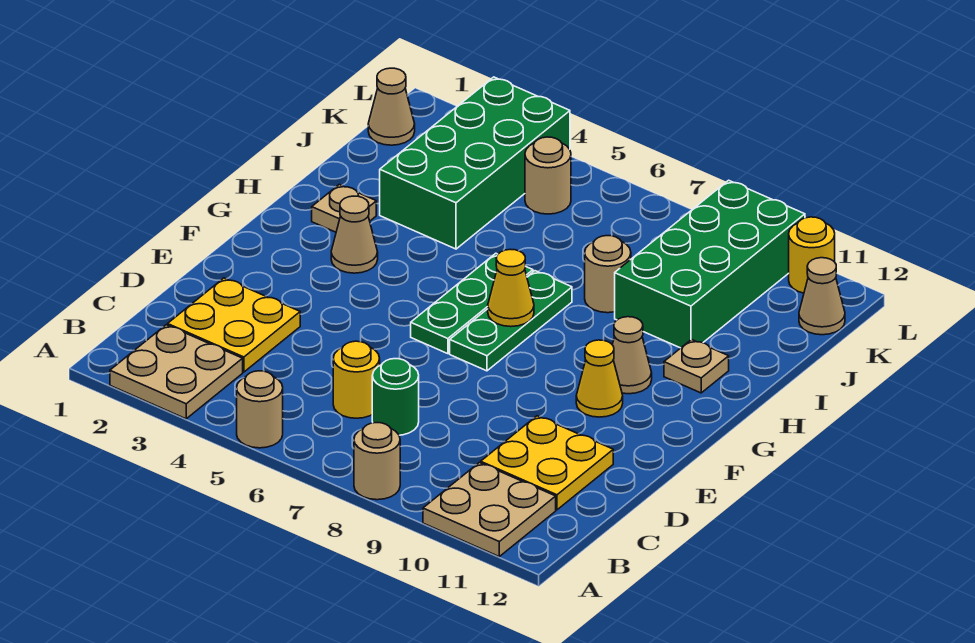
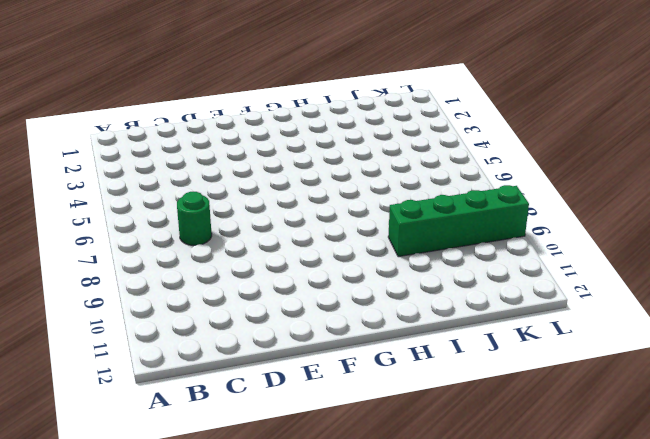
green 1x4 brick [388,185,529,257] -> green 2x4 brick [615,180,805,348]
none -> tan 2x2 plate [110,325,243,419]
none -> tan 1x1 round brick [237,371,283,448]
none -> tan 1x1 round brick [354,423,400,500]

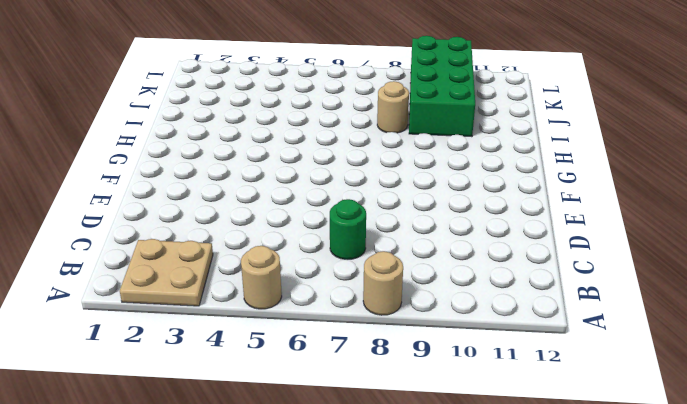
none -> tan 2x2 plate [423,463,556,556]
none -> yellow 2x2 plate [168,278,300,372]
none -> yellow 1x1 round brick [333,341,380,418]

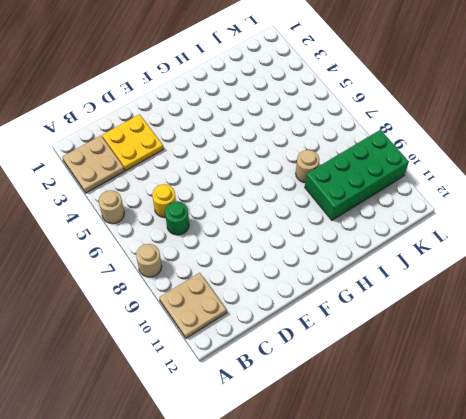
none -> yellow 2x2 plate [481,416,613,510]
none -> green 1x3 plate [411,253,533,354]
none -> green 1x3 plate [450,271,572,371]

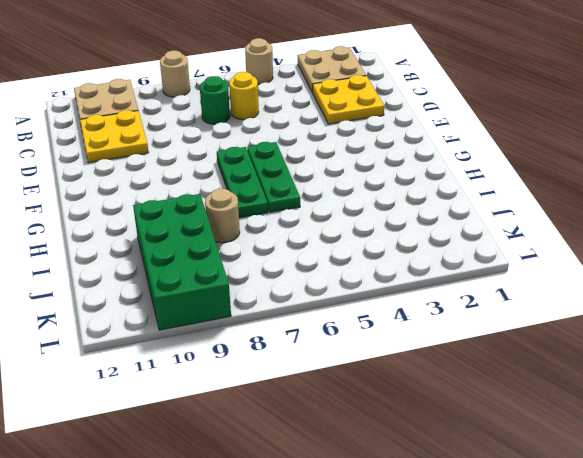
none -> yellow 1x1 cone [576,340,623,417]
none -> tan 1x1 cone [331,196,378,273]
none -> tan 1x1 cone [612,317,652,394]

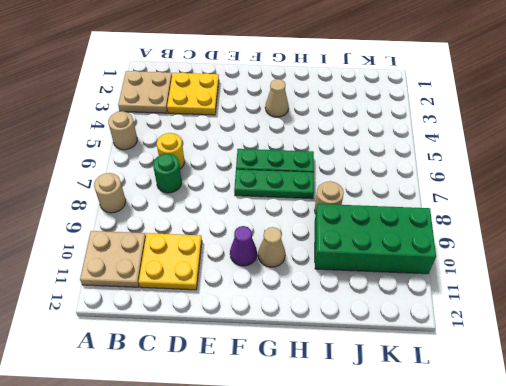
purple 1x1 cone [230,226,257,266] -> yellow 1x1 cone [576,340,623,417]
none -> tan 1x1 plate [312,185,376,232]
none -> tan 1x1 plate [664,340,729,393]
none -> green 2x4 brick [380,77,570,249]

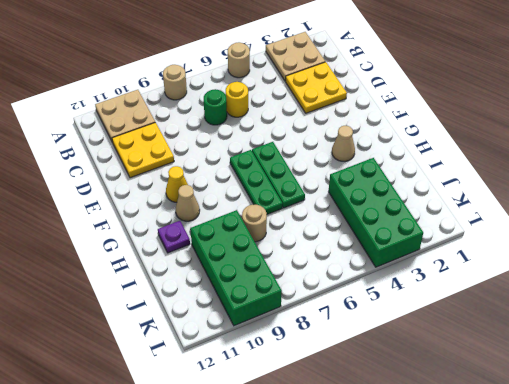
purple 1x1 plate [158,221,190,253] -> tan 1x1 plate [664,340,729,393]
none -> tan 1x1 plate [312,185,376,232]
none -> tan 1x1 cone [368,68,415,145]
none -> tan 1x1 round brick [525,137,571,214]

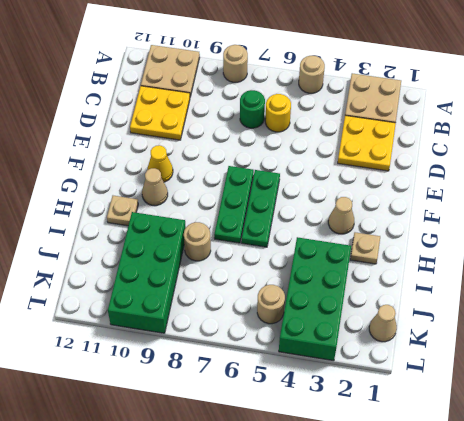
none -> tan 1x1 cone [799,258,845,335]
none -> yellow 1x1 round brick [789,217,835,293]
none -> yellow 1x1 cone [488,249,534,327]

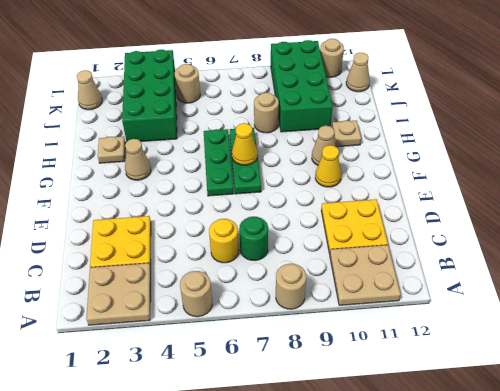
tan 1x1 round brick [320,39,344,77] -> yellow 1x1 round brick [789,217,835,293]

ASSIGNMENT: Print nothing but the lines above starting with the line that contains "none -> yellow 2x2 plate [168,278,300,372]" and going on through the line that contains "none -> green 2x4 brick [380,77,570,249]". Leave out the pictures.

SOLUTION TO THE PROBLEM:
none -> yellow 2x2 plate [168,278,300,372]
none -> yellow 1x1 round brick [333,341,380,418]

none -> yellow 2x2 plate [481,416,613,510]
none -> green 1x3 plate [411,253,533,354]
none -> green 1x3 plate [450,271,572,371]

none -> yellow 1x1 cone [576,340,623,417]
none -> tan 1x1 cone [331,196,378,273]
none -> tan 1x1 cone [612,317,652,394]

purple 1x1 cone [230,226,257,266] -> yellow 1x1 cone [576,340,623,417]
none -> tan 1x1 plate [312,185,376,232]
none -> tan 1x1 plate [664,340,729,393]
none -> green 2x4 brick [380,77,570,249]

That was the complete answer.